[[ SOURCE INFORMATION, beginning ]]

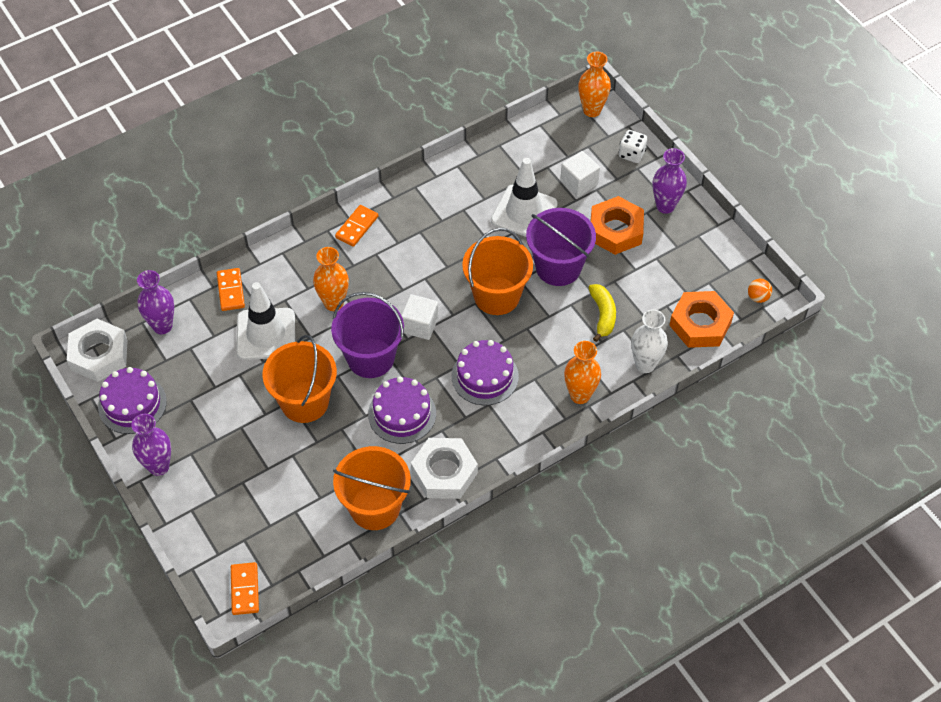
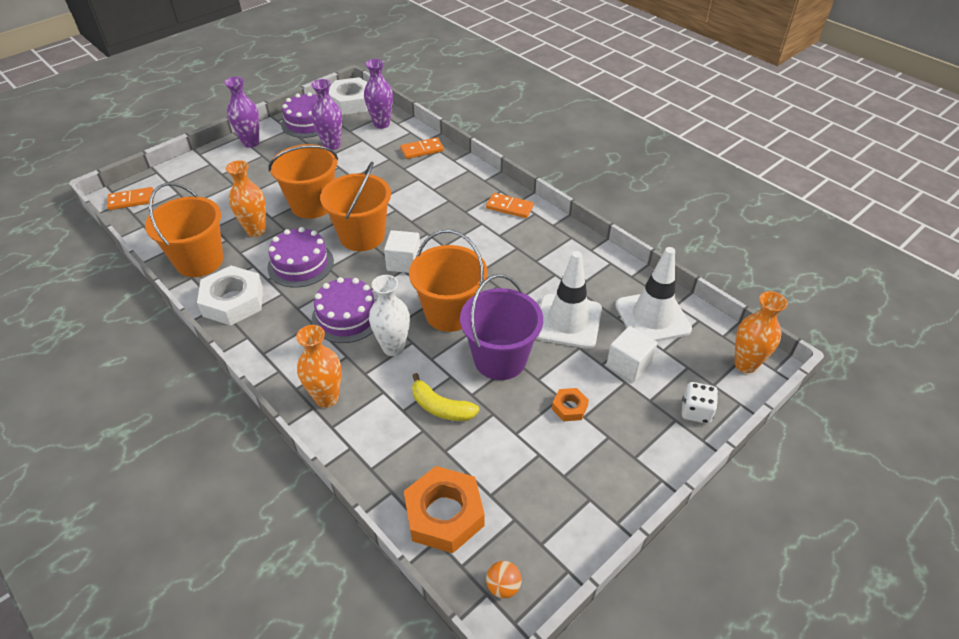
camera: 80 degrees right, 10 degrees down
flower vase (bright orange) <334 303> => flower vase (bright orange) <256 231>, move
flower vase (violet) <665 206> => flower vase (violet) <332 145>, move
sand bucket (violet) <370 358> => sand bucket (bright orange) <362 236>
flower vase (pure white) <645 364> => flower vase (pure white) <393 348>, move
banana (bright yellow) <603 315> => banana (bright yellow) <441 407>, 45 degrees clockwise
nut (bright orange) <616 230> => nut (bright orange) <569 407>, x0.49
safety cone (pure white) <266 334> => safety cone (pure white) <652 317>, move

[[ SOURCE INFORMATION, end ]]

§ **WHAT YOU SHOULD DO**
Every line of the records above where the string "move" is found should be copied.

§ **FINISHED EXERCISE**
flower vase (bright orange) <334 303> => flower vase (bright orange) <256 231>, move
flower vase (violet) <665 206> => flower vase (violet) <332 145>, move
flower vase (pure white) <645 364> => flower vase (pure white) <393 348>, move
safety cone (pure white) <266 334> => safety cone (pure white) <652 317>, move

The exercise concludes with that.